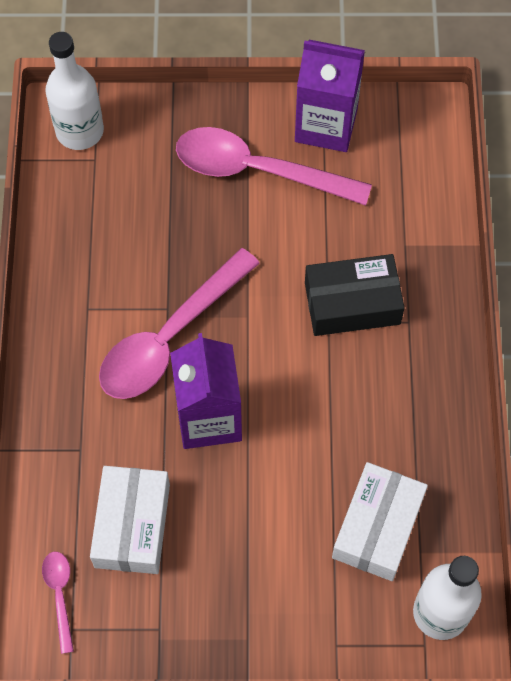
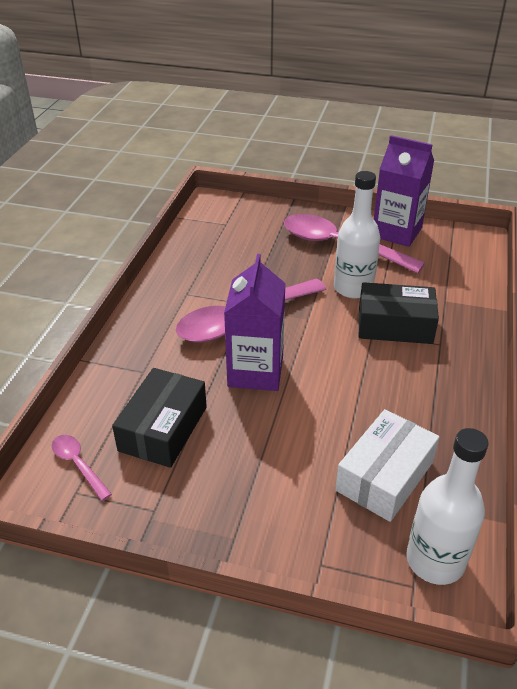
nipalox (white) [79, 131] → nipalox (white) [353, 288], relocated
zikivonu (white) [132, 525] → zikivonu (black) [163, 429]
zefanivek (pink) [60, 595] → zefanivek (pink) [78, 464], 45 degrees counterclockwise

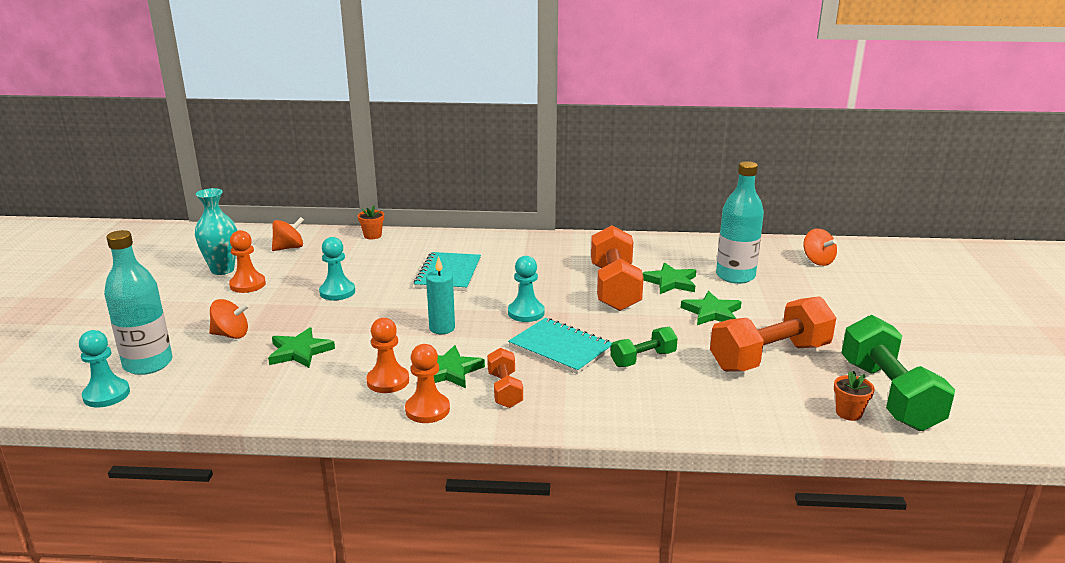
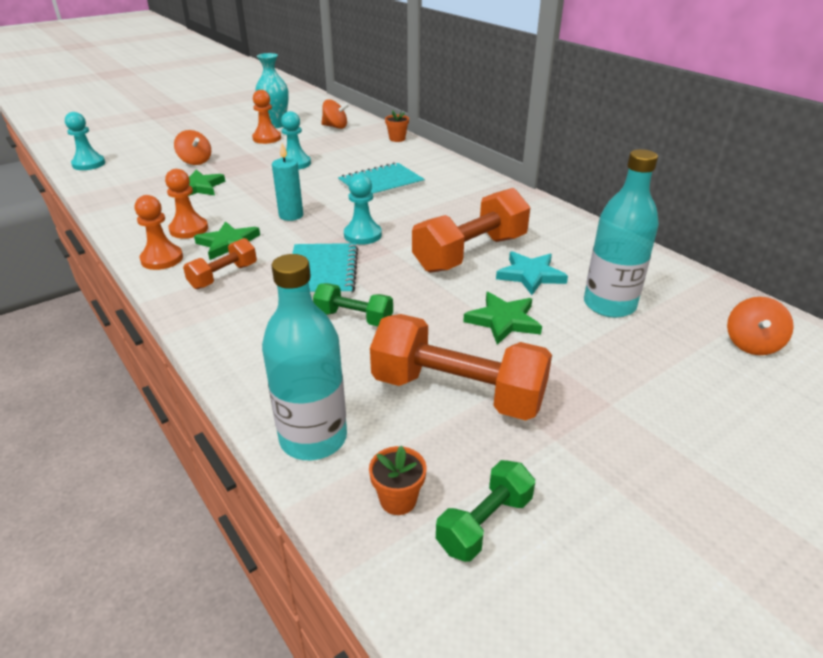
nipalox (turquoise) [148, 364] → nipalox (turquoise) [313, 438], relocated
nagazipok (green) [670, 282] → nagazipok (turquoise) [530, 275]
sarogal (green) [889, 395] → sarogal (green) [484, 523], x0.53

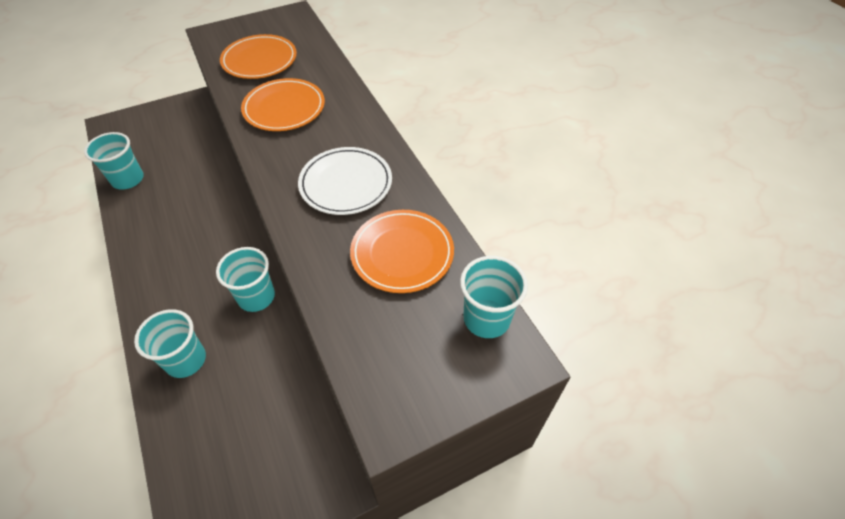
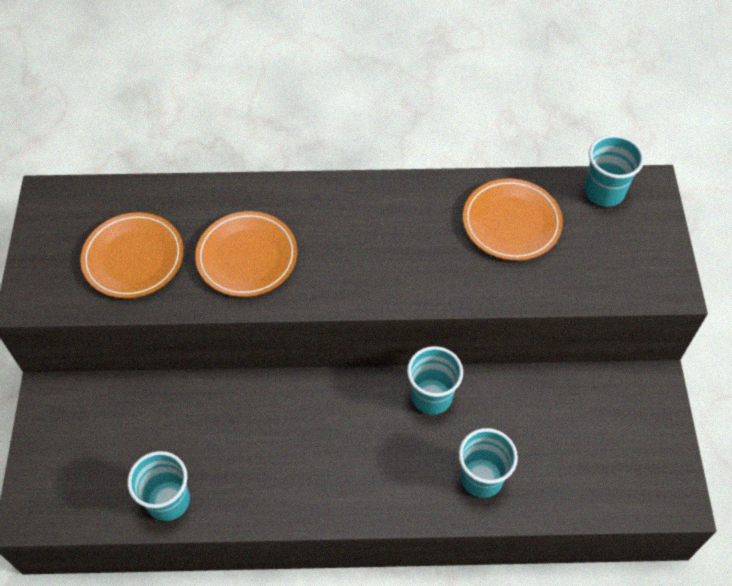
tulutigux (white) [346, 184] → -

Goal of the exercise
Reproduce nothing but the lines that run from the line containing "zikivonu (white) [132, 525]" through the last line of the records, inclusive. Omit the pictures.

Task result
zikivonu (white) [132, 525] → zikivonu (black) [163, 429]
zefanivek (pink) [60, 595] → zefanivek (pink) [78, 464], 45 degrees counterclockwise

nipalox (turquoise) [148, 364] → nipalox (turquoise) [313, 438], relocated
nagazipok (green) [670, 282] → nagazipok (turquoise) [530, 275]
sarogal (green) [889, 395] → sarogal (green) [484, 523], x0.53

tulutigux (white) [346, 184] → -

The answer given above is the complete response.